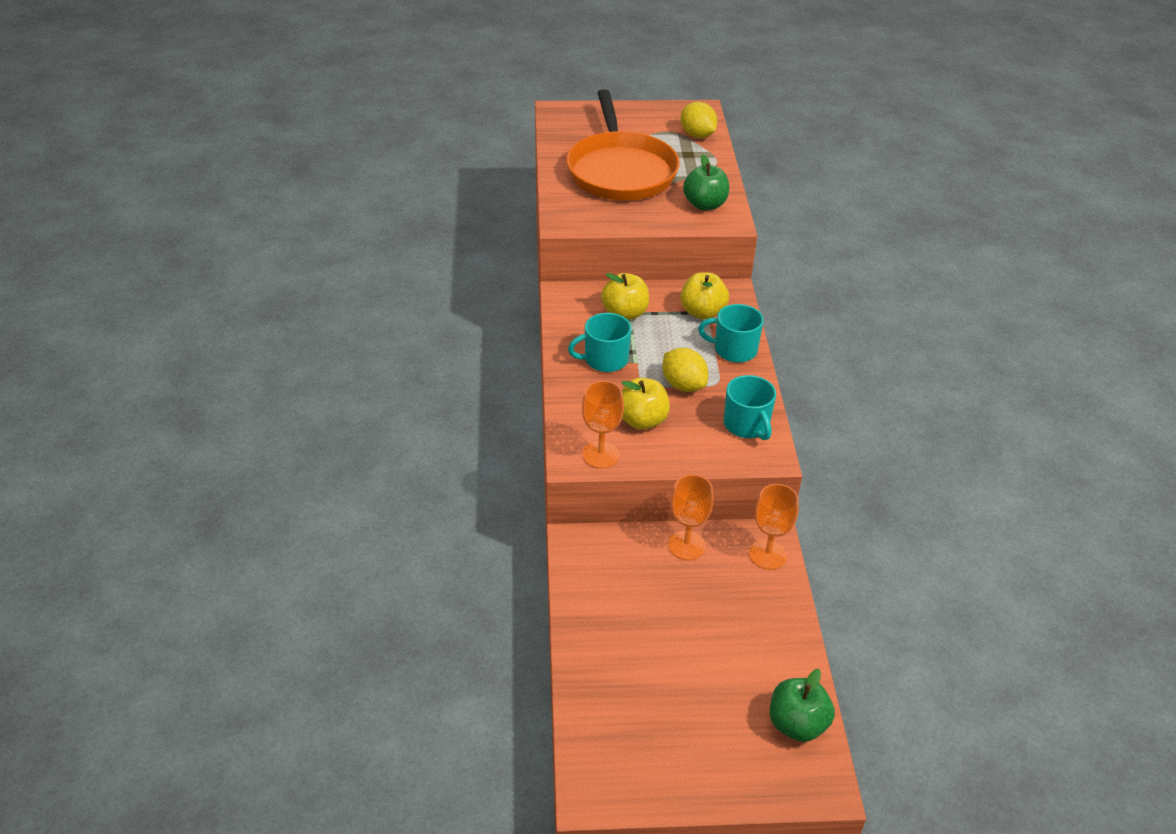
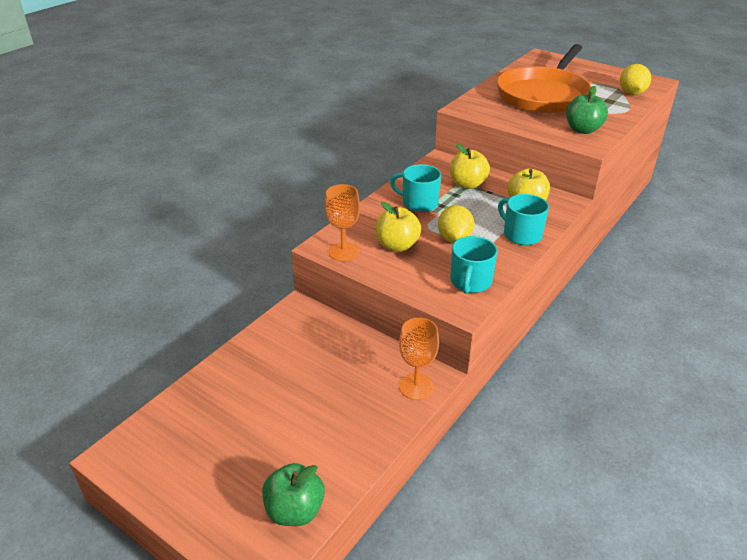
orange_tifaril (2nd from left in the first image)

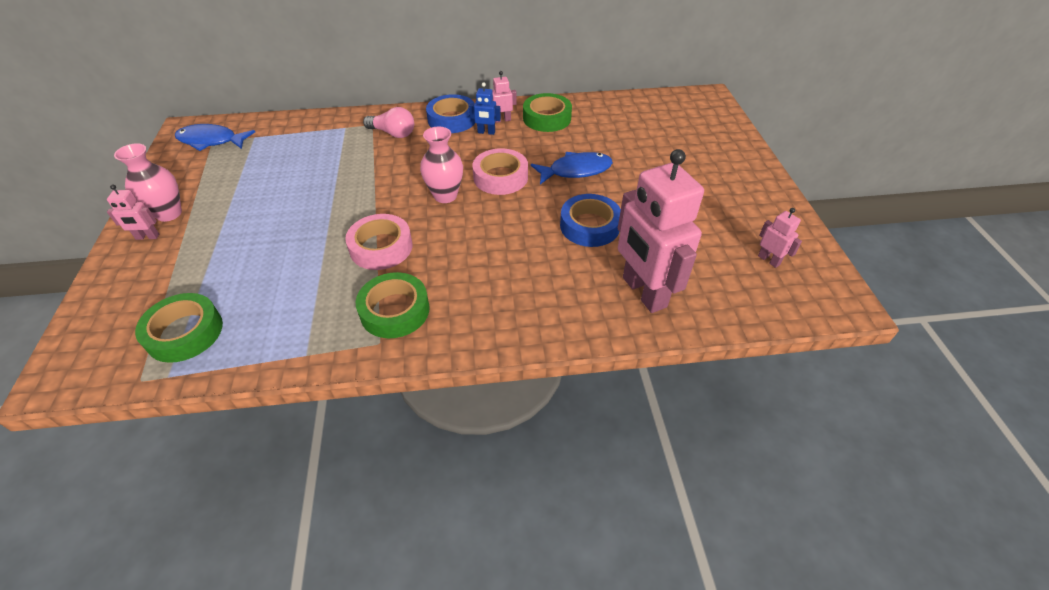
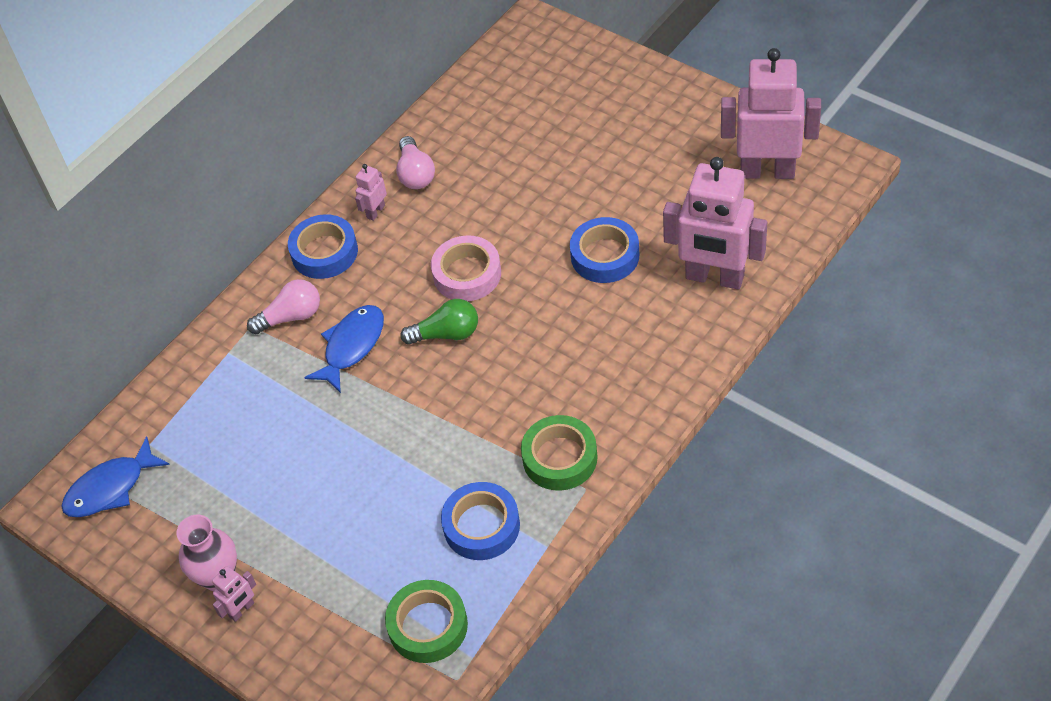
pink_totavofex (1st from left in the first image)
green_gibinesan
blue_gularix
pink_gibinesan (2nd from left)
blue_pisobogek (2nd from left)
pink_gularix (4th from left)
blue_totavofex (2nd from left)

-=-=-=-=-

Whichever lines of the records above hold the word "first" should all be copied out.

**Exercise output**
orange_tifaril (2nd from left in the first image)
pink_totavofex (1st from left in the first image)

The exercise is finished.